▶ **GIVEN RECORDS**:
--
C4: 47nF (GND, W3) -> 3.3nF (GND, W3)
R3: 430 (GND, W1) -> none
--
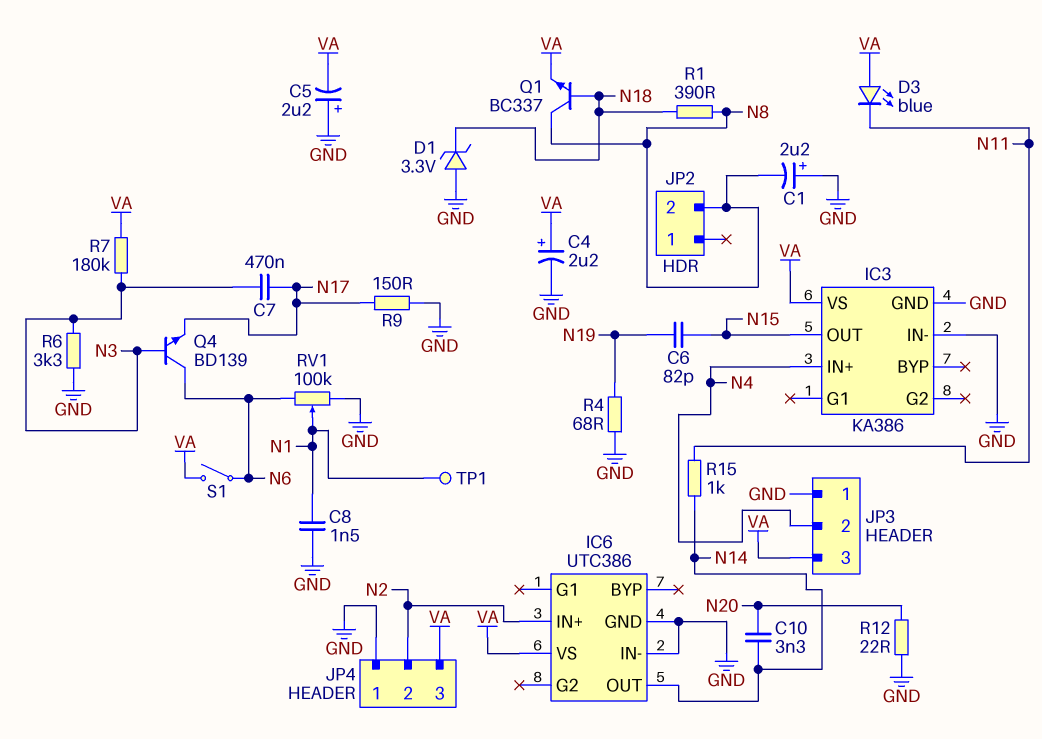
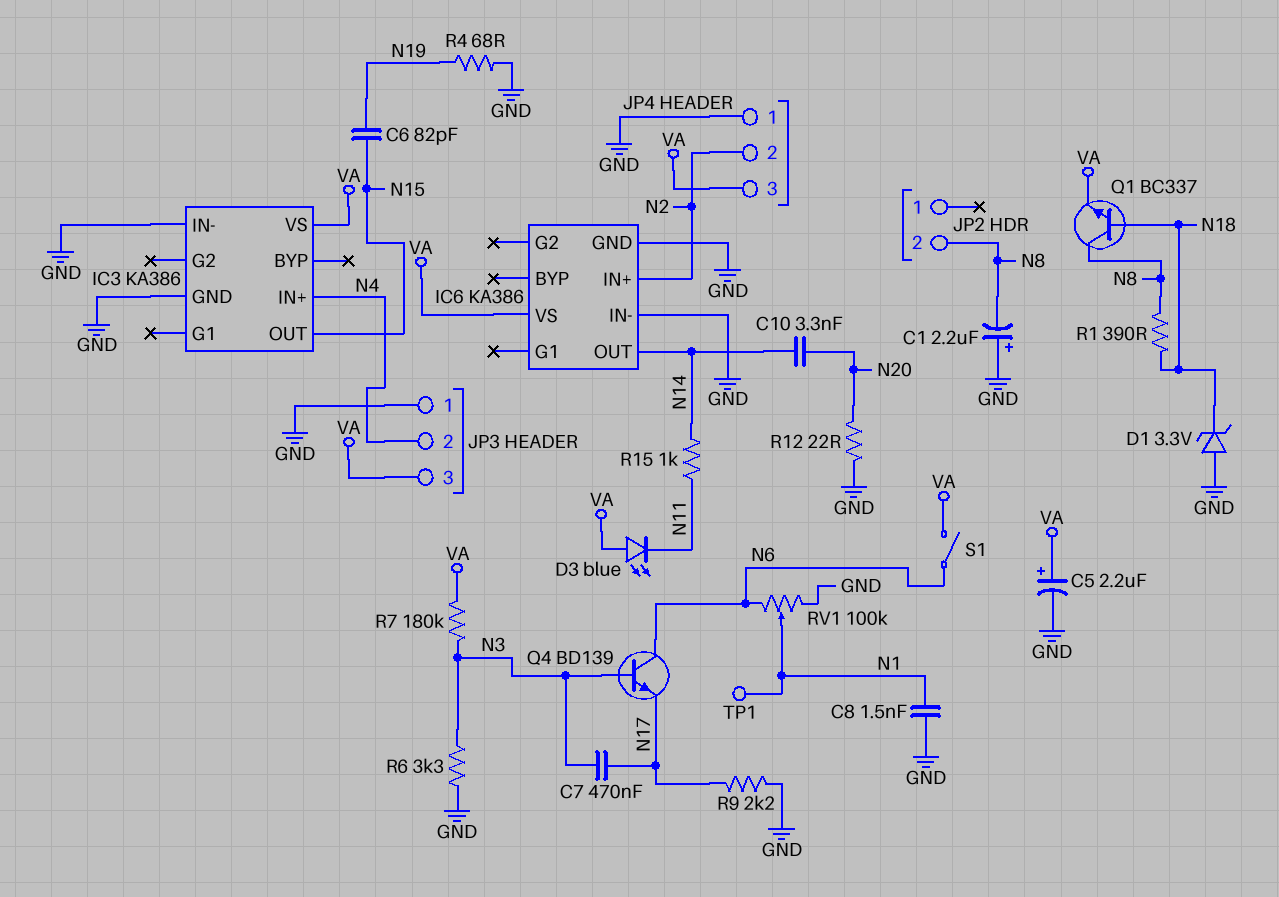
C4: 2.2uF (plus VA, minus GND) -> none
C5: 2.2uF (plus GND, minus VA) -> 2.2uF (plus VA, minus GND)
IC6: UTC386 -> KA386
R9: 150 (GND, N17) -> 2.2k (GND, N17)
--
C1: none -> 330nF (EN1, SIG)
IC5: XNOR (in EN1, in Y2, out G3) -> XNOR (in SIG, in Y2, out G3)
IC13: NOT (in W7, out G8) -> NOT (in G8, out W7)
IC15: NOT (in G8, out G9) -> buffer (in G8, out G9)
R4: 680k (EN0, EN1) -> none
--
▶ **YOUR OBJECTIVE**: All the lines that hold the word "none" must appear in the answer, copied from the records.

▶ **EXERCISE ANSWER**:
R3: 430 (GND, W1) -> none
C4: 2.2uF (plus VA, minus GND) -> none
C1: none -> 330nF (EN1, SIG)
R4: 680k (EN0, EN1) -> none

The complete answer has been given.